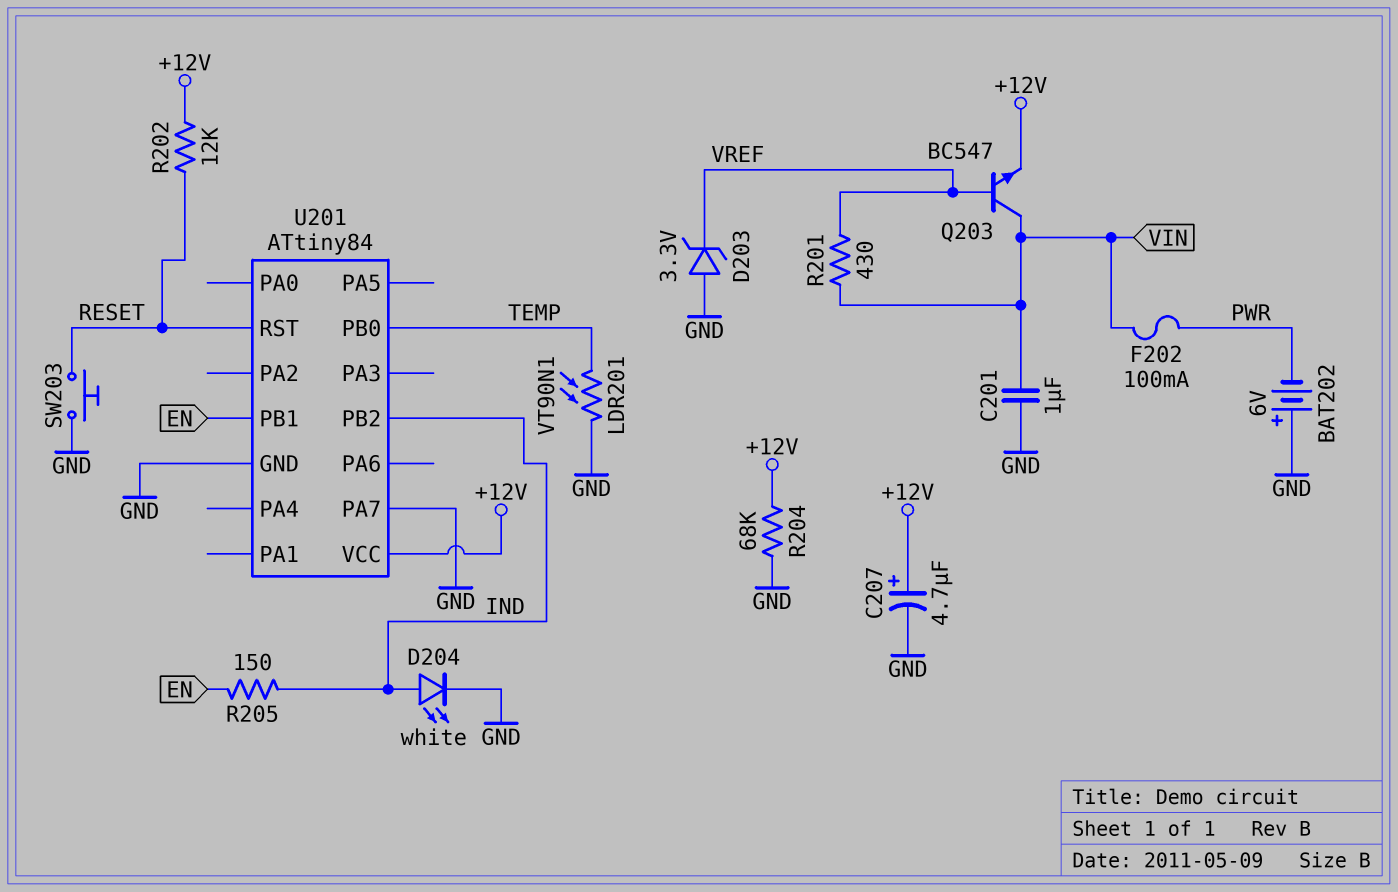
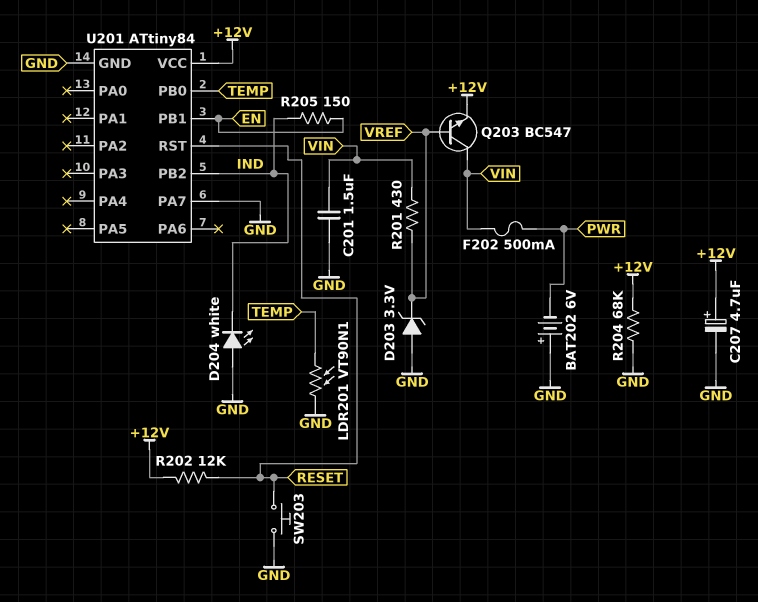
C201: 1uF (GND, VIN) -> 1.5uF (GND, VIN)
D204: LED white (A IND, K GND) -> LED white (A GND, K IND)
F202: 100mA (PWR, VIN) -> 500mA (PWR, VIN)

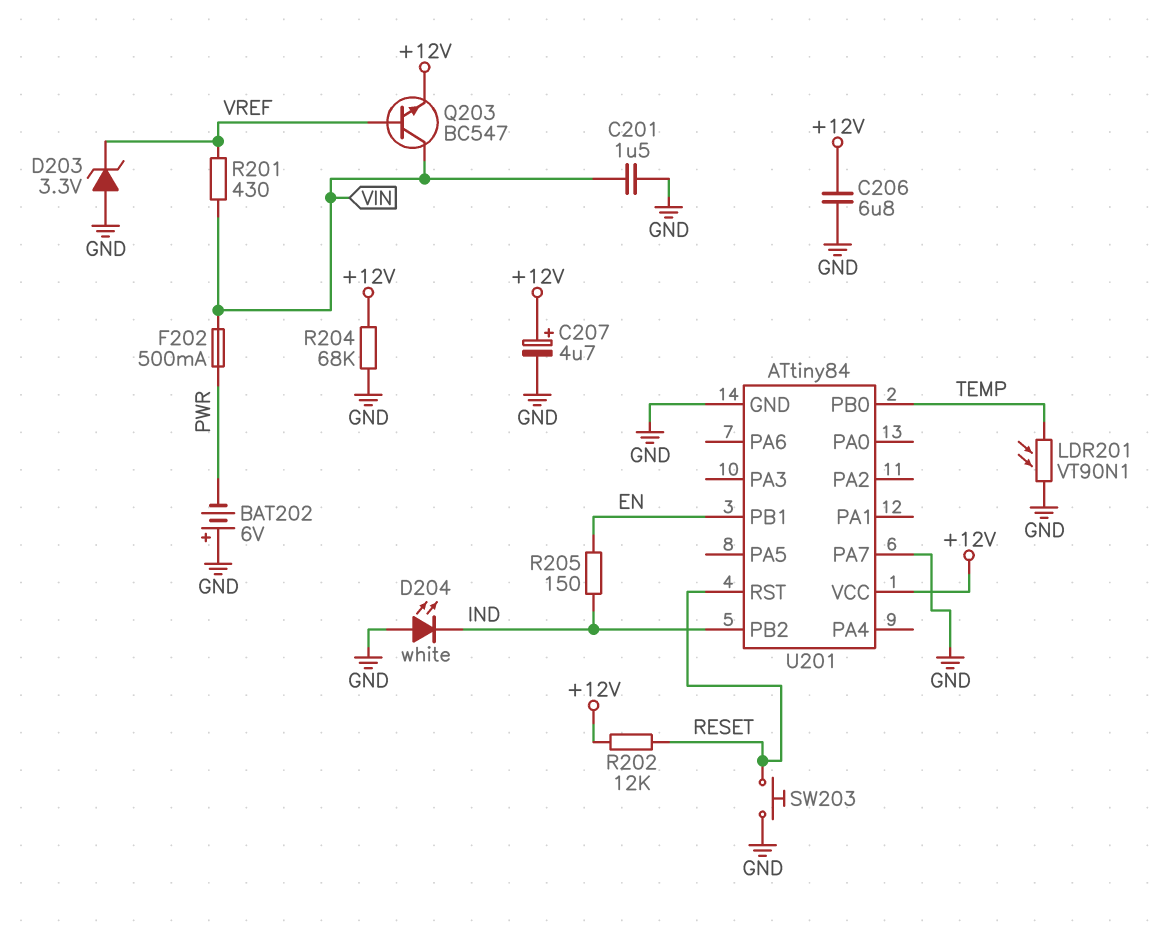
C206: none -> 6.8uF (+12V, GND)

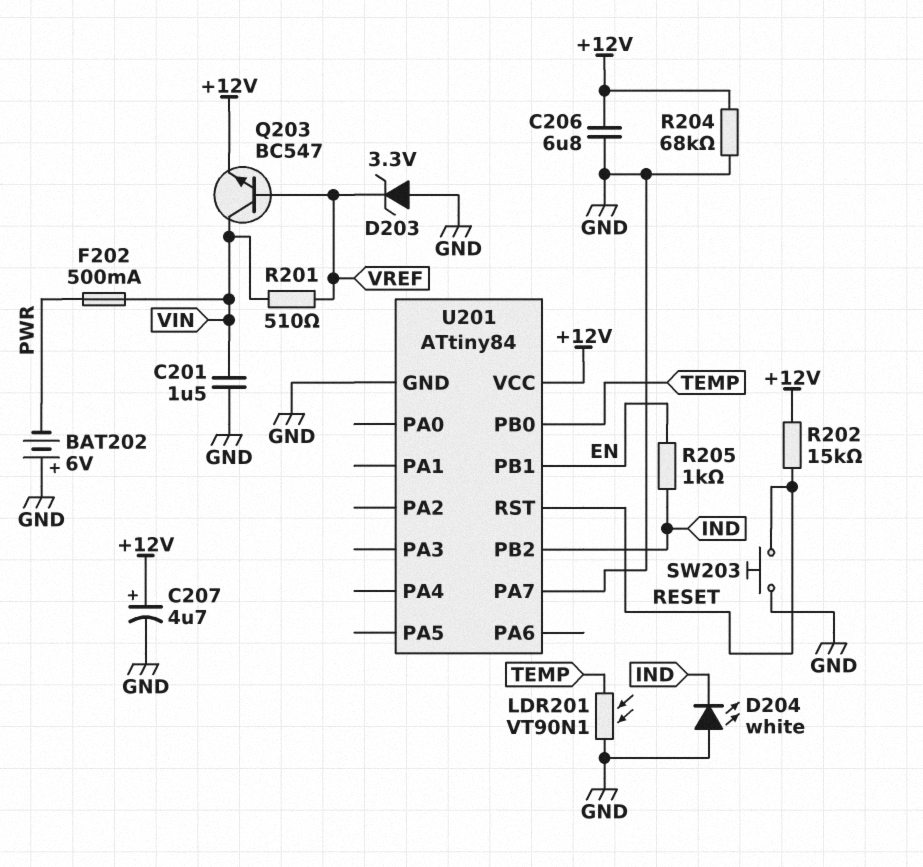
R201: 430 (VIN, VREF) -> 510 (VIN, VREF)
R202: 12k (+12V, RESET) -> 15k (+12V, RESET)
R205: 150 (EN, IND) -> 1k (EN, IND)

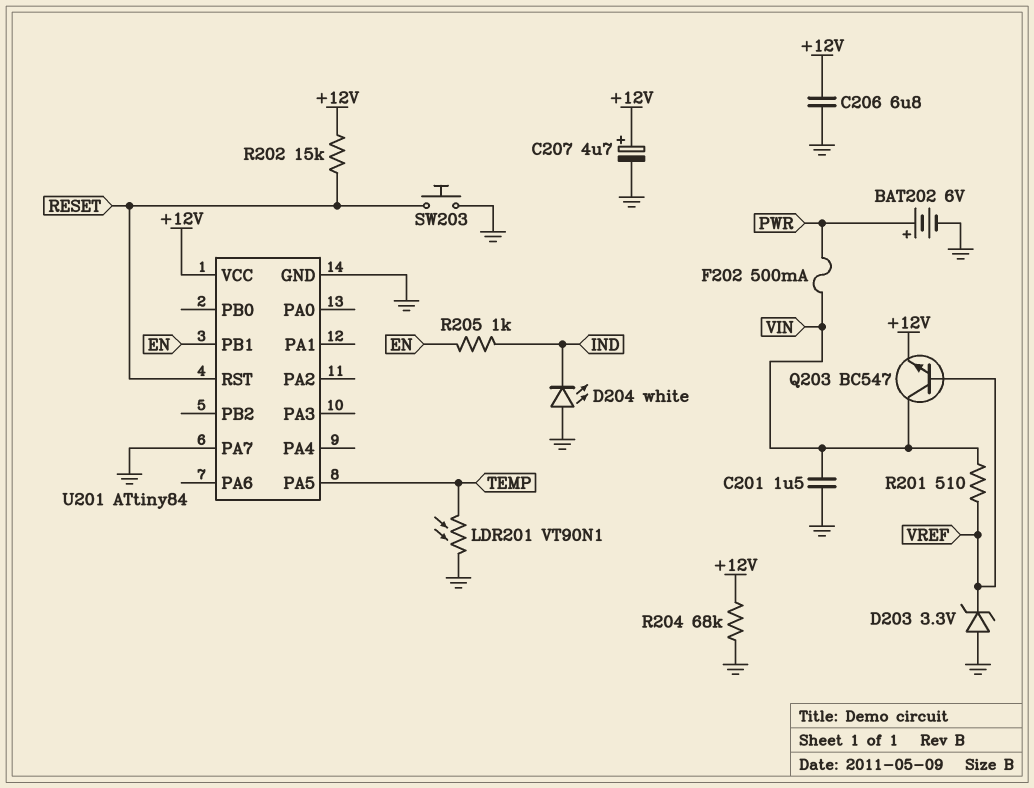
BAT202: 6V (plus GND, minus PWR) -> 6V (plus PWR, minus GND)
U201 pin PA5: none -> TEMP
U201 pin PB0: TEMP -> none
U201 pin PB2: IND -> none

Exercise directions: Pictures are to be left out; the listing above is otherwise to be copied exactly.

Written solution:
C201: 1uF (GND, VIN) -> 1.5uF (GND, VIN)
D204: LED white (A IND, K GND) -> LED white (A GND, K IND)
F202: 100mA (PWR, VIN) -> 500mA (PWR, VIN)

C206: none -> 6.8uF (+12V, GND)

R201: 430 (VIN, VREF) -> 510 (VIN, VREF)
R202: 12k (+12V, RESET) -> 15k (+12V, RESET)
R205: 150 (EN, IND) -> 1k (EN, IND)

BAT202: 6V (plus GND, minus PWR) -> 6V (plus PWR, minus GND)
U201 pin PA5: none -> TEMP
U201 pin PB0: TEMP -> none
U201 pin PB2: IND -> none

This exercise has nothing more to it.